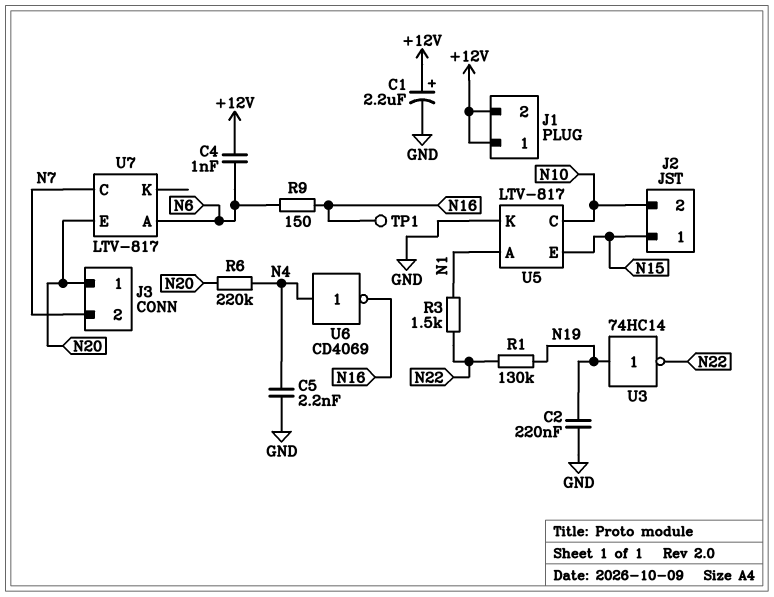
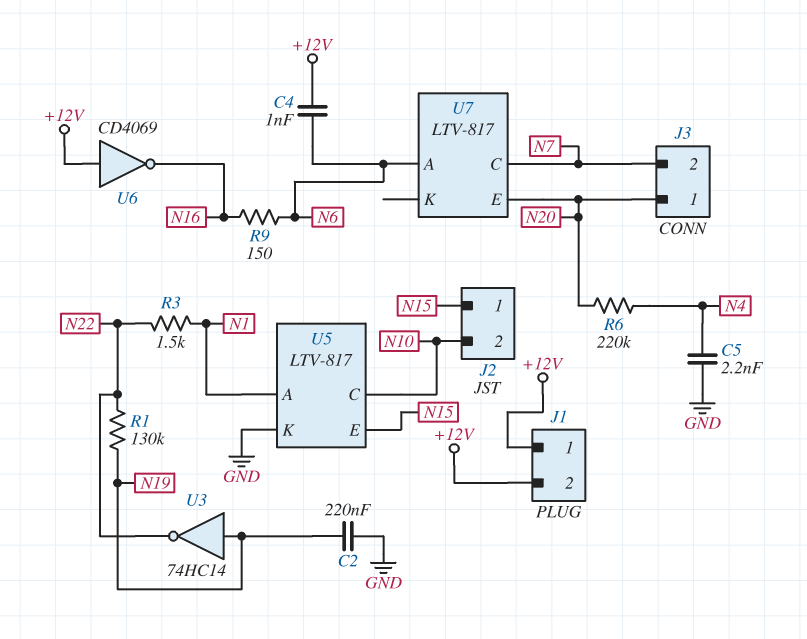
C1: 2.2uF (plus +12V, minus GND) -> none
TP1: test point (N16) -> none
U6: NOT CD4069 (in N4, out N16) -> NOT CD4069 (in +12V, out N16)

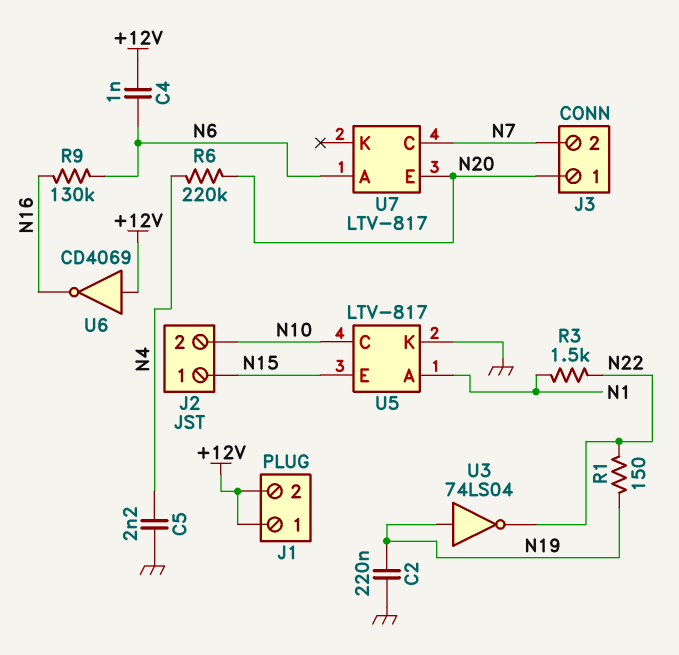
R1: 130k (N19, N22) -> 150 (N19, N22)
R9: 150 (N6, N16) -> 130k (N6, N16)
U3: NOT 74HC14 (in N19, out N22) -> NOT 74LS04 (in N19, out N22)

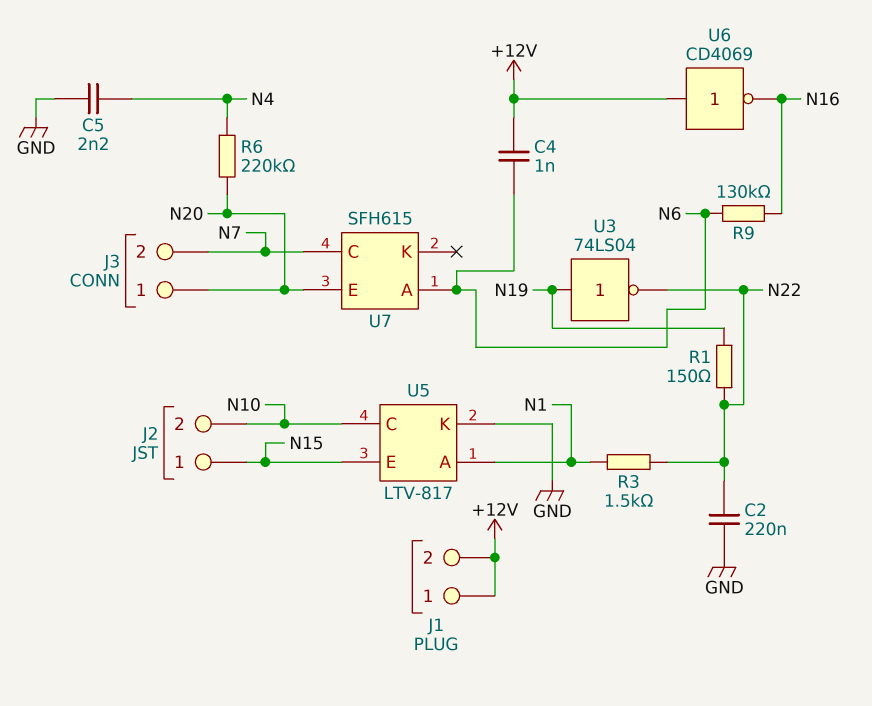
C2: 220nF (GND, N19) -> 220nF (GND, N22)
U7: LTV-817 -> SFH615

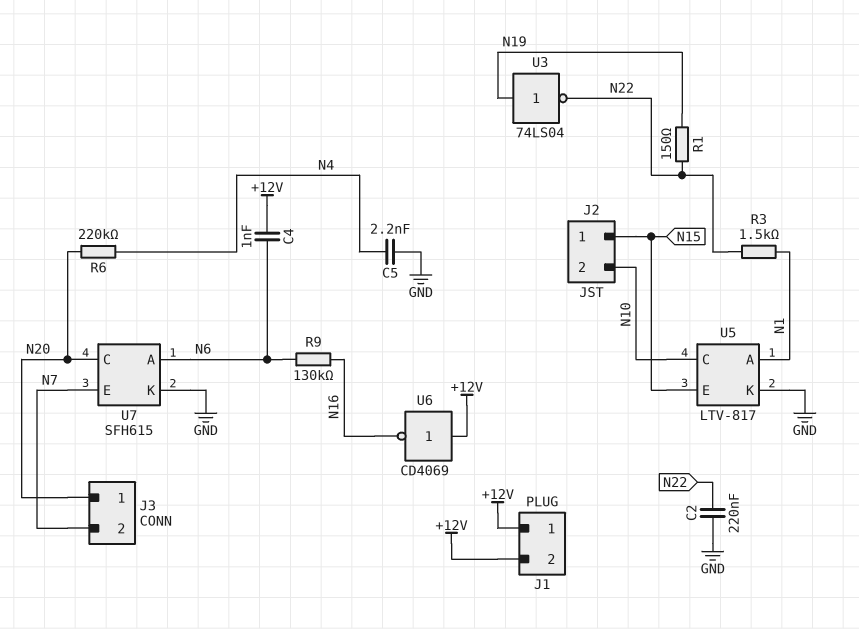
U7 pin C: N7 -> N20
U7 pin E: N20 -> N7
U7 pin K: none -> GND

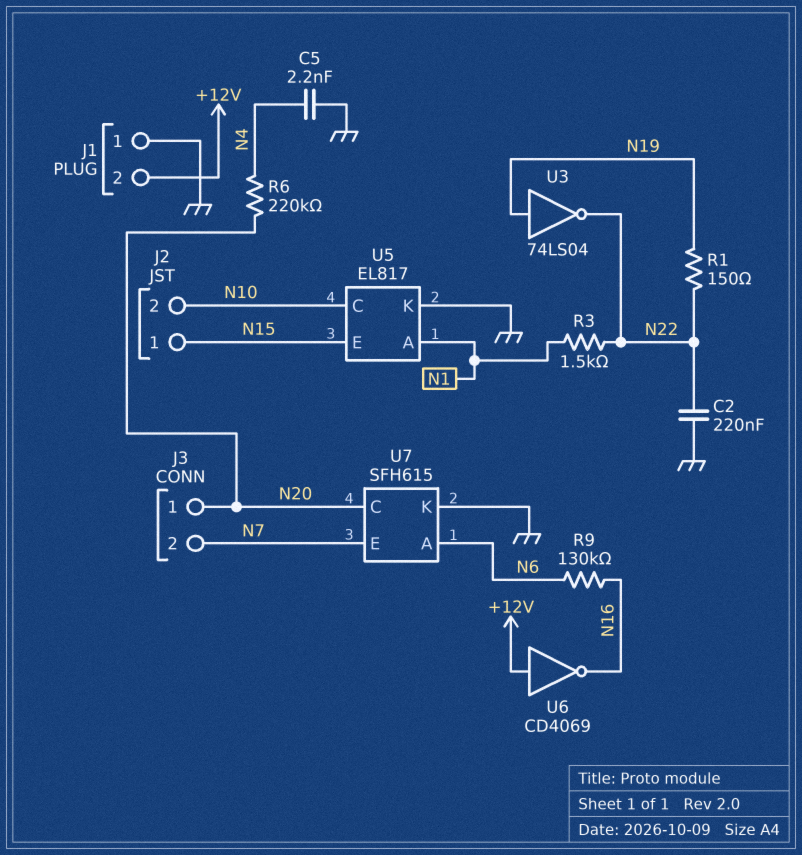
C4: 1nF (+12V, N6) -> none
J1 pin 1: +12V -> GND
U5: LTV-817 -> EL817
_ _ _ _ _ _ _
*What is required*
Restate the data above exactly, stripping out each image.

*Solution for this problem*
C1: 2.2uF (plus +12V, minus GND) -> none
TP1: test point (N16) -> none
U6: NOT CD4069 (in N4, out N16) -> NOT CD4069 (in +12V, out N16)

R1: 130k (N19, N22) -> 150 (N19, N22)
R9: 150 (N6, N16) -> 130k (N6, N16)
U3: NOT 74HC14 (in N19, out N22) -> NOT 74LS04 (in N19, out N22)

C2: 220nF (GND, N19) -> 220nF (GND, N22)
U7: LTV-817 -> SFH615

U7 pin C: N7 -> N20
U7 pin E: N20 -> N7
U7 pin K: none -> GND

C4: 1nF (+12V, N6) -> none
J1 pin 1: +12V -> GND
U5: LTV-817 -> EL817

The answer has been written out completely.